(INSTRUCTIONS TO FOLLOW)
Among the entries that follow, find the lines containing the string "turned" and copy them.

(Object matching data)
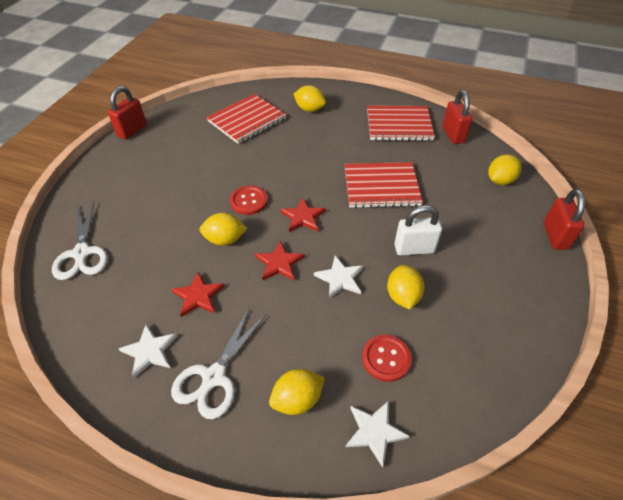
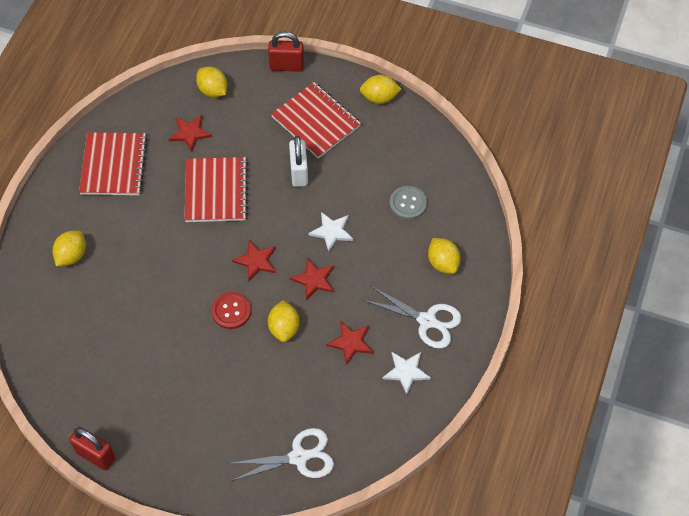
camera: 90 degrees left, 10 degrees up
(247, 120) = (87, 324): red notebook -> red notebook (316, 121)
(374, 432) = (464, 215): white star -> none
(386, 358) = (408, 203): red button -> grey button
(402, 296) = (350, 186): yellow lemon -> yellow lemon (379, 98)
(444, 167) = (190, 133): none -> red star
(453, 135) = (137, 117): red padlock -> none

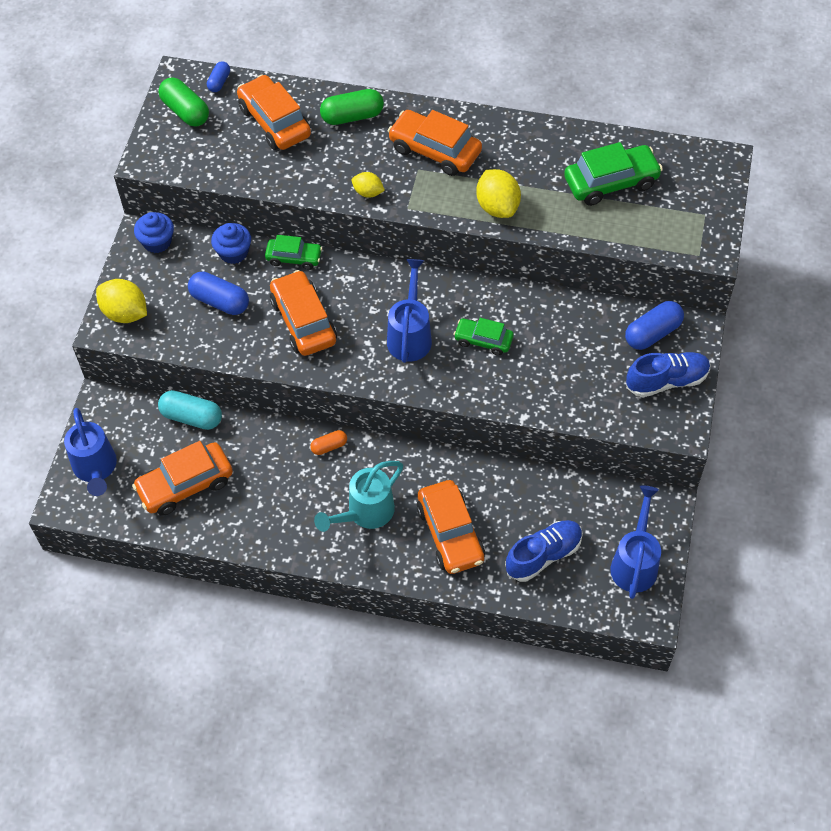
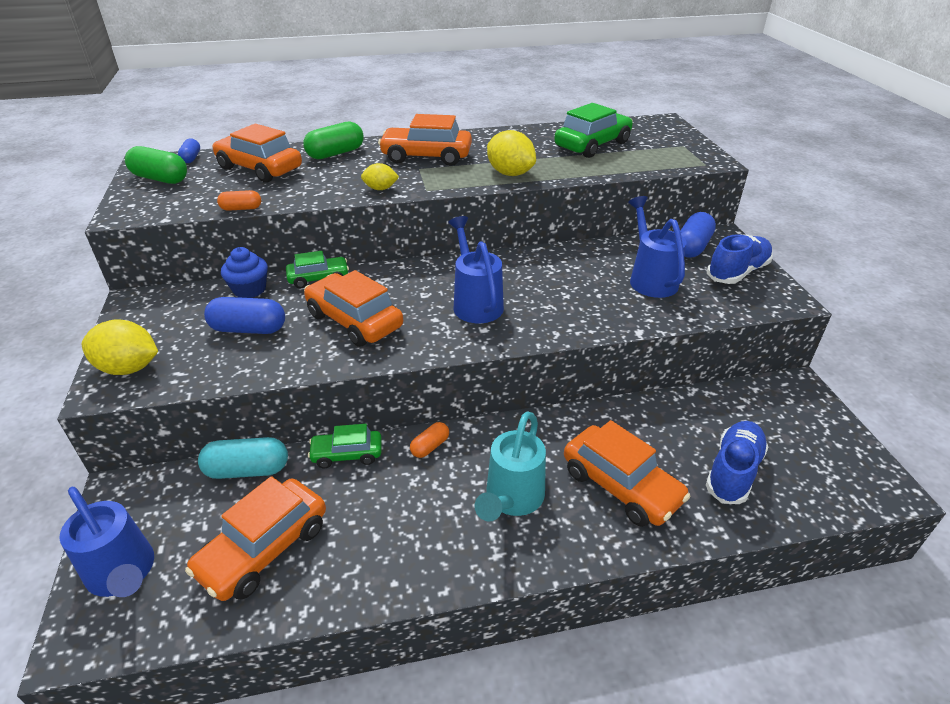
camera: 25 degrees left, 20 degrees down
(157, 242) = (155, 301): blue cupcake -> none
(241, 184) = (241, 209): none -> orange capsule
(483, 340) = (550, 288): green car -> green car (347, 454)
(635, 563) = (823, 445): blue watering can -> blue watering can (650, 279)

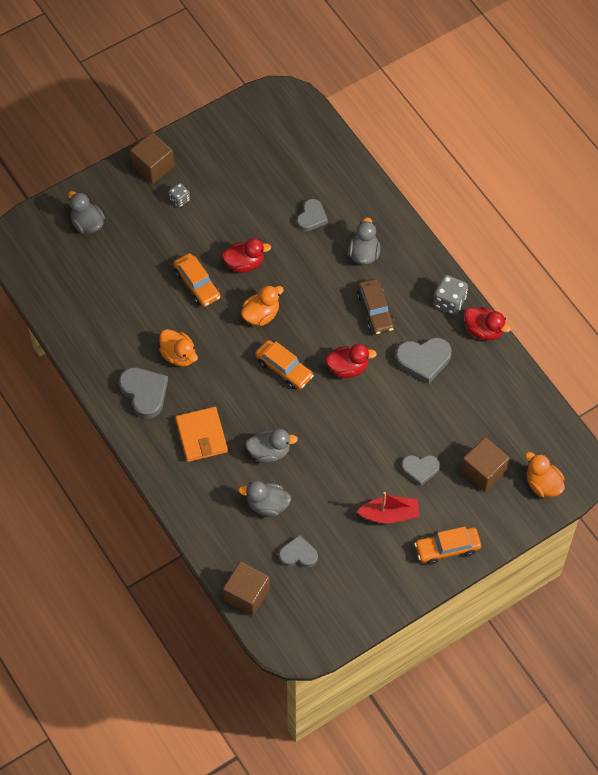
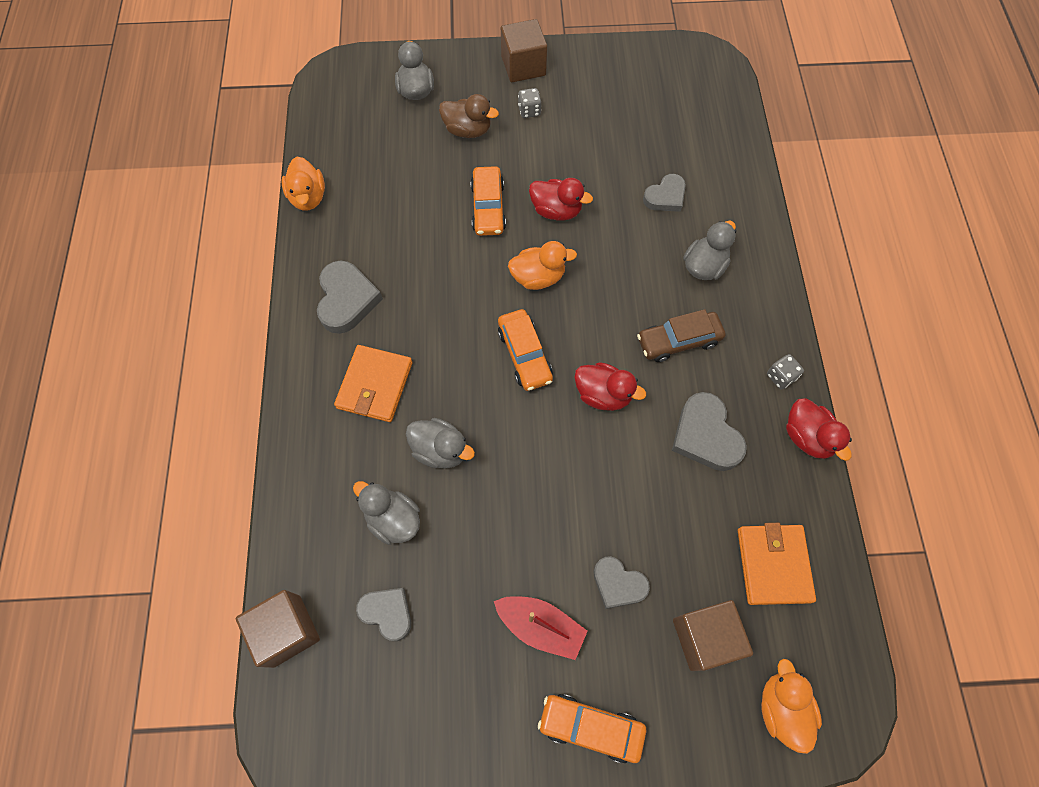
camera: 30 degrees right, 5 degrees up
(145, 235) = (468, 130): none -> brown duck
(179, 355) = (414, 276): orange duck -> orange duck (308, 197)
(375, 311) = (678, 341): brown car -> brown car turned 60 degrees clockwise
(423, 360) = (705, 435): grey heart -> grey heart turned 45 degrees clockwise
(449, 301) = (780, 376): grey dice -> grey dice, size x0.61
(501, 413) = (773, 565): none -> orange wallet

(ANSWER BOX)
(375, 311) = (678, 341): brown car -> brown car turned 60 degrees clockwise
(423, 360) = (705, 435): grey heart -> grey heart turned 45 degrees clockwise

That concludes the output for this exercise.